- TASK TO COMPLETE:
Report every line in the entries below that contains the word "closer". Case counts, so only matches with the same capitalization qualify.

- RECORDED DATA:
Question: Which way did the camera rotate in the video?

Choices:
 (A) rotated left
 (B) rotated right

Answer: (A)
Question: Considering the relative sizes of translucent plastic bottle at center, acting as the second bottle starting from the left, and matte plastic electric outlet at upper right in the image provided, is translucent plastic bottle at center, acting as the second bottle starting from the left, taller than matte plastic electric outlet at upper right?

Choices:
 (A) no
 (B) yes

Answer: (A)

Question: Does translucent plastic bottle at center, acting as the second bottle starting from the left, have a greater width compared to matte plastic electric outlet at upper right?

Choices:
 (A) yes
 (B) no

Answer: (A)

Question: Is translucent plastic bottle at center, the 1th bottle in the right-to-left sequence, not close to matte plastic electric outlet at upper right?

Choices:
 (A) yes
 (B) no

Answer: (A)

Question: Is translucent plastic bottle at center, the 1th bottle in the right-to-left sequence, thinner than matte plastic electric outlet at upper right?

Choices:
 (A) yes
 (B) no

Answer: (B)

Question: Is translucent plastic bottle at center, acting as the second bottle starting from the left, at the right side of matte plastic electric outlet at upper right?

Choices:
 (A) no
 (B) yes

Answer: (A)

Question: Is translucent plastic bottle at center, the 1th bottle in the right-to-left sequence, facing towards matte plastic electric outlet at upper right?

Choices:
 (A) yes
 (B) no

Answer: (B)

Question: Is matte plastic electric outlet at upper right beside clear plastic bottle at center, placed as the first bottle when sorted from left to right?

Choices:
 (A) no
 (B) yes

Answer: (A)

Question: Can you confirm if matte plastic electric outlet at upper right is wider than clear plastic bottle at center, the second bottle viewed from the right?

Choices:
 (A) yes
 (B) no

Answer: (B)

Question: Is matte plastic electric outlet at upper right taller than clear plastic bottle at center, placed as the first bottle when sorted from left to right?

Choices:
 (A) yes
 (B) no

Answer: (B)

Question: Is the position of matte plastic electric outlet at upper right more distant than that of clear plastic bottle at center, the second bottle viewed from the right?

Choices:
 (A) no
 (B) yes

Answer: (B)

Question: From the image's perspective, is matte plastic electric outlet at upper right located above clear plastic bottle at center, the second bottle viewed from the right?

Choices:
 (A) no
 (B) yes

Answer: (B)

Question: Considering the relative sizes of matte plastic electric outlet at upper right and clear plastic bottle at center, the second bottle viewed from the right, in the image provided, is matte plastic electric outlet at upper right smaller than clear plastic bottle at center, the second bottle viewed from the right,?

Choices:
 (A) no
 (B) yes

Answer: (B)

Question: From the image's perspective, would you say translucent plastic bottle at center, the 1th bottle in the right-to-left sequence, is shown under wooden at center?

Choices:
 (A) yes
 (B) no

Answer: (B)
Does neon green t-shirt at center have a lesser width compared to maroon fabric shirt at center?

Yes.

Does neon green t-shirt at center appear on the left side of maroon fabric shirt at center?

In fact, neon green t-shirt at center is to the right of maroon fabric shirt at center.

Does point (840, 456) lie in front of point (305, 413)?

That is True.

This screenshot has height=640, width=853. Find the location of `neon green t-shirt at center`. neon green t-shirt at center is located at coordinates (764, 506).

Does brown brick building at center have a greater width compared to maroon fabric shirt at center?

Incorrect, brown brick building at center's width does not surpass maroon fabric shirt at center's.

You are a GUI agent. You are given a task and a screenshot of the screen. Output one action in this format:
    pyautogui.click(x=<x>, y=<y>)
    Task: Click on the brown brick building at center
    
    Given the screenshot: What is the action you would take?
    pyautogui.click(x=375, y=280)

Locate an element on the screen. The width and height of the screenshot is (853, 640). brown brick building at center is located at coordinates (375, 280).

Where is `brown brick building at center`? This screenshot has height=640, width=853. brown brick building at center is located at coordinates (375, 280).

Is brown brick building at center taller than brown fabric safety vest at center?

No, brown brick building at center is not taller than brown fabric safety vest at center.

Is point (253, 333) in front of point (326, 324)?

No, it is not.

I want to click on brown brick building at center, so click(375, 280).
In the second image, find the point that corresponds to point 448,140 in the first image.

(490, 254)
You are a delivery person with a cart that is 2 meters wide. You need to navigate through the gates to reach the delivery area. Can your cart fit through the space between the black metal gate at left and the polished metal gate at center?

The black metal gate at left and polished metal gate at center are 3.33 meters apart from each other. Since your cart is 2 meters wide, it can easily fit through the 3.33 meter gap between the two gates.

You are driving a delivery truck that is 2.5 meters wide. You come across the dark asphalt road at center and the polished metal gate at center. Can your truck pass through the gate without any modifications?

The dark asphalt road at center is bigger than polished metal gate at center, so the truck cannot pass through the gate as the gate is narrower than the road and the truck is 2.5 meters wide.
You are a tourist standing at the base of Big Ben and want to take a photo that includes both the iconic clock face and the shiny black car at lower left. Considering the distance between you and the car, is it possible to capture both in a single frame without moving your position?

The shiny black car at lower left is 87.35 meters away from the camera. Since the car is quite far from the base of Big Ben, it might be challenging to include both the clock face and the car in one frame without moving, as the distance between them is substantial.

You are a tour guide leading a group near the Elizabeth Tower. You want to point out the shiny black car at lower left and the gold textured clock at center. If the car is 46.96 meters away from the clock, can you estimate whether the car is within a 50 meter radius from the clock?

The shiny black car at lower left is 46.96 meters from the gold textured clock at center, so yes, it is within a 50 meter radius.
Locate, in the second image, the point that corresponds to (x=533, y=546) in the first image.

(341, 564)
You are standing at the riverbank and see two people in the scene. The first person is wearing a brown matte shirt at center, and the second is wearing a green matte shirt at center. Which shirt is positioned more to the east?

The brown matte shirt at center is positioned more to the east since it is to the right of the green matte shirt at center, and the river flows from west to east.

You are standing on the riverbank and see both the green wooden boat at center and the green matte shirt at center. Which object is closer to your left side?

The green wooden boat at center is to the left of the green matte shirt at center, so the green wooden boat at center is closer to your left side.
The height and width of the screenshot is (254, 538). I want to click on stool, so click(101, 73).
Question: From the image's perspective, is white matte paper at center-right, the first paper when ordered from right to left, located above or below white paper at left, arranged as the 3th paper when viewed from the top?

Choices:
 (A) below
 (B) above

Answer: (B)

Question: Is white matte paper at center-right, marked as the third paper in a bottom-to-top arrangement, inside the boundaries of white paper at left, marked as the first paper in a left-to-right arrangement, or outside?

- COMPLETE ANSWER:
You are standing on the riverbank and see both the green wooden boat at center and the green matte shirt at center. Which object is closer to your left side?
The green wooden boat at center is to the left of the green matte shirt at center, so the green wooden boat at center is closer to your left side.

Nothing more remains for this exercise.